WHAT IS NEEDED –
From the first line to the last, return the data exactly, with no pictures.

DATA EXTRACT –
※ ※ ※
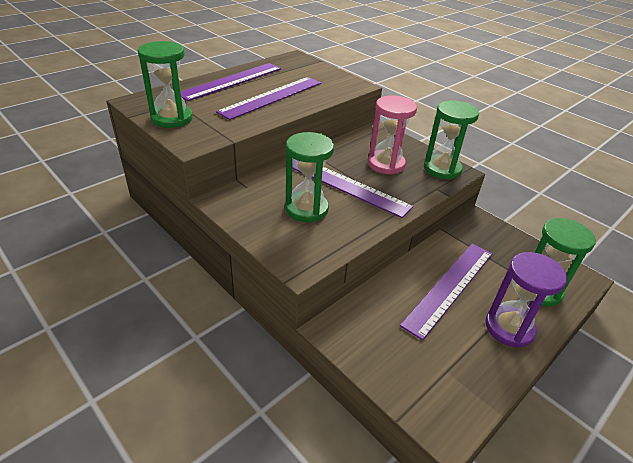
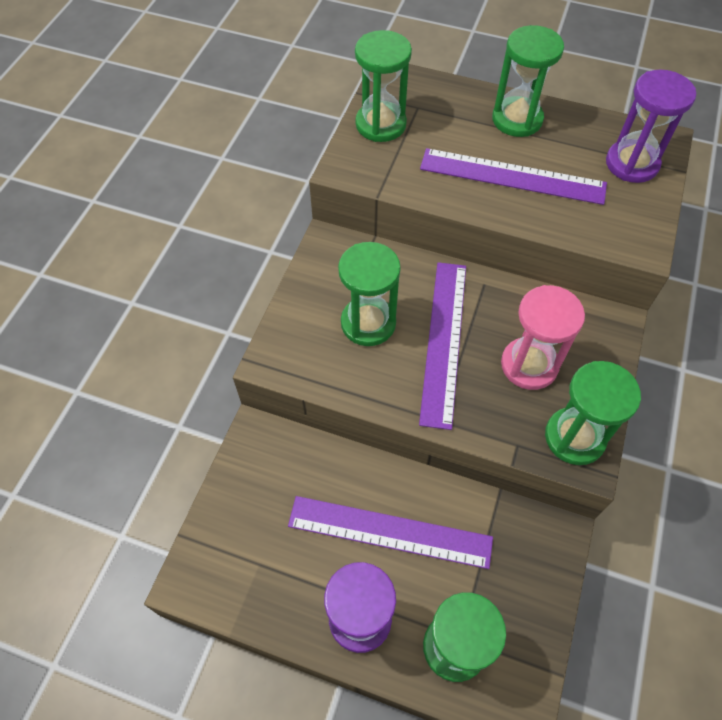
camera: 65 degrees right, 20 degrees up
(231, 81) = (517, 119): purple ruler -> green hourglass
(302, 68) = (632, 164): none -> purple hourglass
※ ※ ※
WRITTEN RESPONSE –
camera: 65 degrees right, 20 degrees up
(231, 81) = (517, 119): purple ruler -> green hourglass
(302, 68) = (632, 164): none -> purple hourglass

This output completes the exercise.